Revision comparison data:
---------------
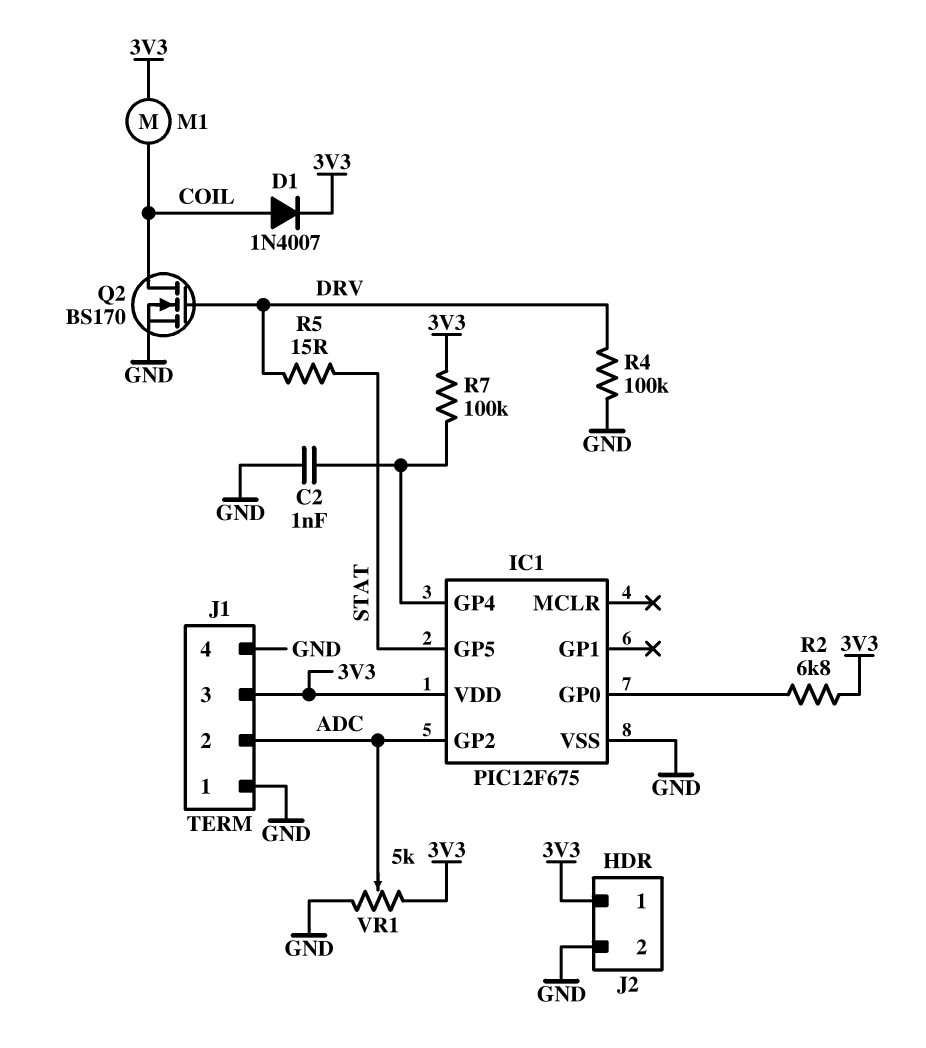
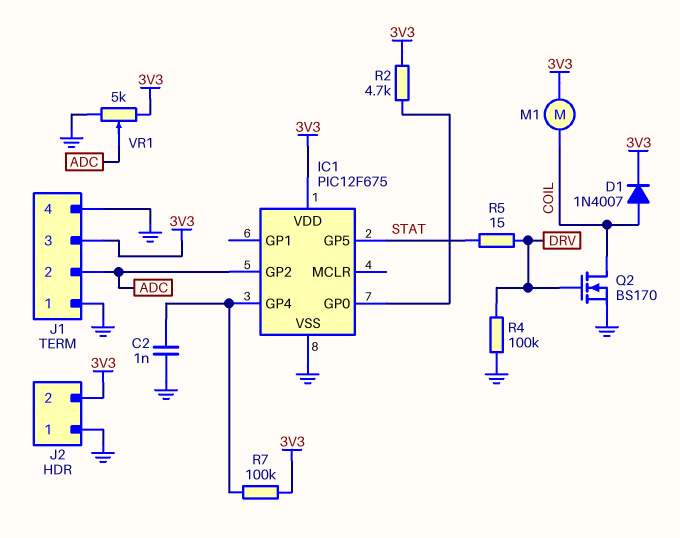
J2 pin 1: 3V3 -> GND
J2 pin 2: GND -> 3V3
R2: 6.8k (3V3, IC1/GP0) -> 4.7k (3V3, IC1/GP0)

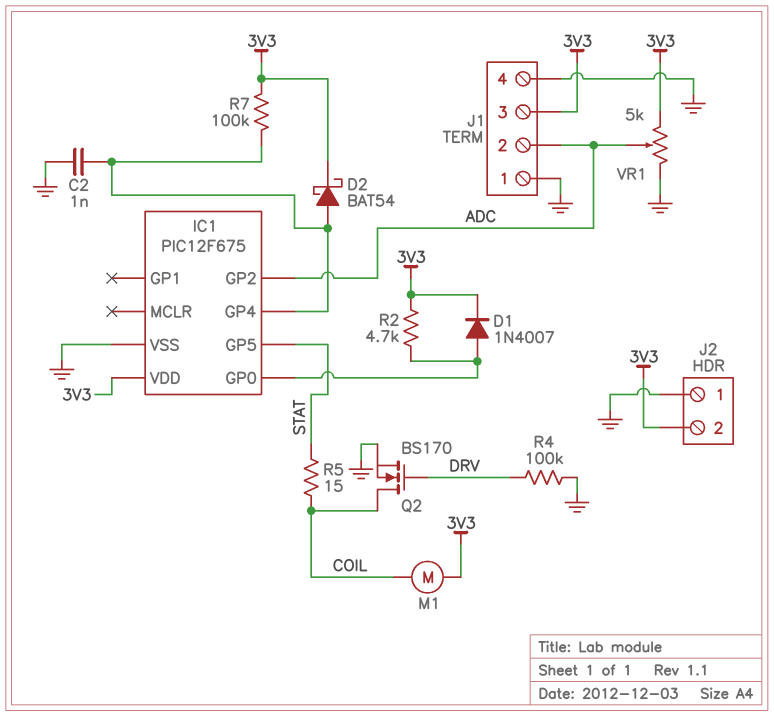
D1: diode 1N4007 (A COIL, K 3V3) -> diode 1N4007 (A IC1/GP0, K 3V3)
D2: none -> schottky BAT54 (A IC1/GP4, K 3V3)
R5: 15 (DRV, STAT) -> 15 (COIL, STAT)

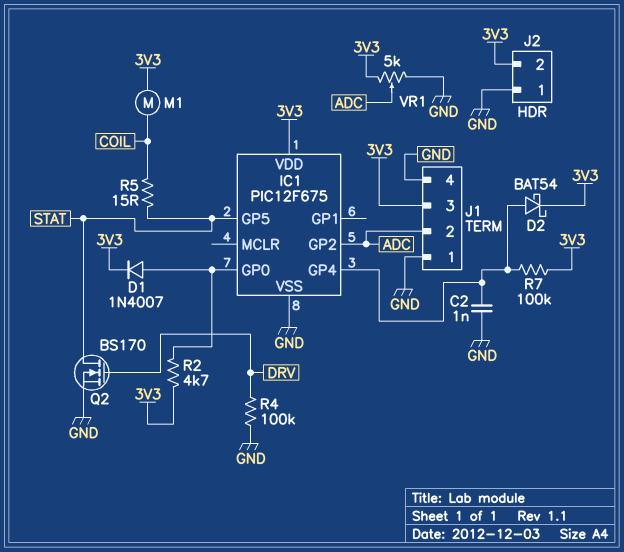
Q2: NMOS BS170 (G DRV, D COIL, S GND) -> NMOS BS170 (G DRV, D STAT, S GND)

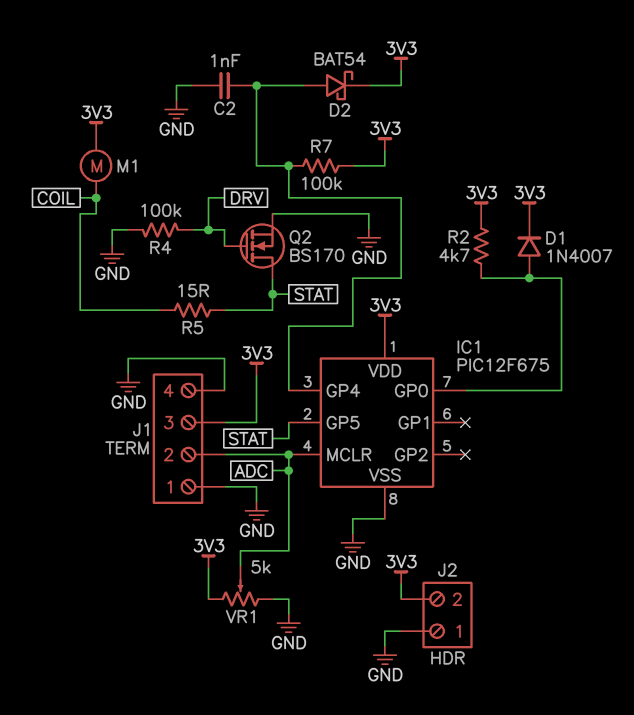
IC1 pin GP2: ADC -> none
IC1 pin MCLR: none -> ADC

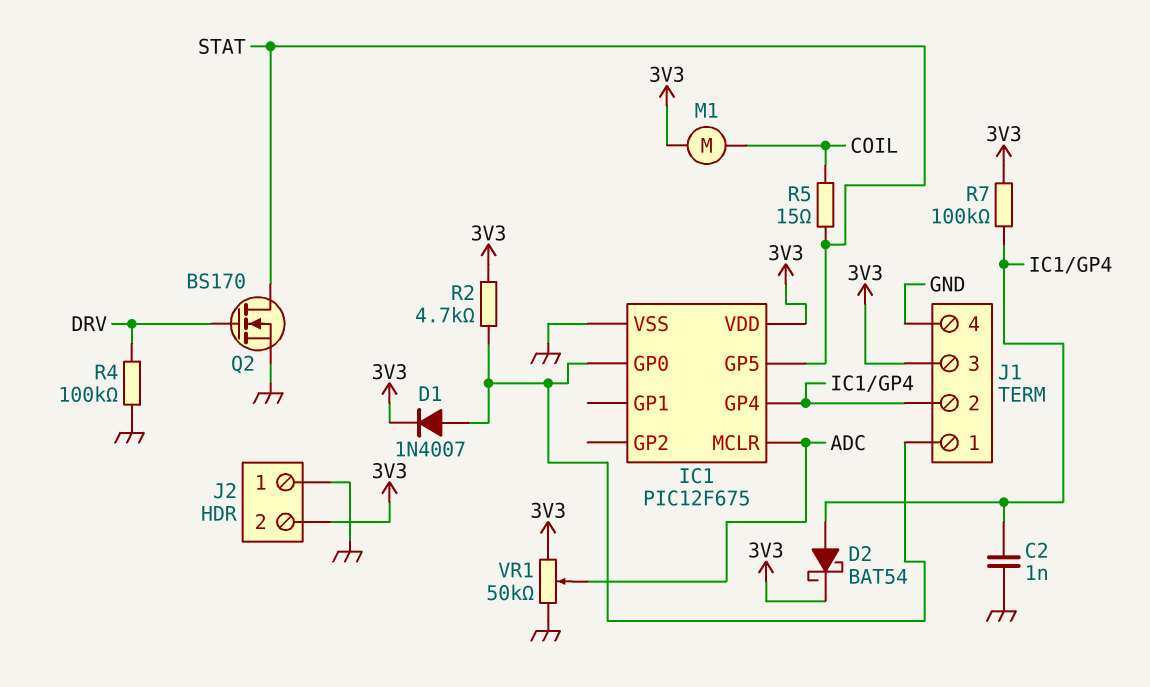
J1 pin 1: GND -> IC1/GP0
J1 pin 2: ADC -> IC1/GP4
VR1: 5k (3V3, GND, wiper ADC) -> 50k (3V3, GND, wiper ADC)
---------------
Work instructions: Could you return all the entries exactly as they appear, minus the pictures?

The completed task:
J2 pin 1: 3V3 -> GND
J2 pin 2: GND -> 3V3
R2: 6.8k (3V3, IC1/GP0) -> 4.7k (3V3, IC1/GP0)

D1: diode 1N4007 (A COIL, K 3V3) -> diode 1N4007 (A IC1/GP0, K 3V3)
D2: none -> schottky BAT54 (A IC1/GP4, K 3V3)
R5: 15 (DRV, STAT) -> 15 (COIL, STAT)

Q2: NMOS BS170 (G DRV, D COIL, S GND) -> NMOS BS170 (G DRV, D STAT, S GND)

IC1 pin GP2: ADC -> none
IC1 pin MCLR: none -> ADC

J1 pin 1: GND -> IC1/GP0
J1 pin 2: ADC -> IC1/GP4
VR1: 5k (3V3, GND, wiper ADC) -> 50k (3V3, GND, wiper ADC)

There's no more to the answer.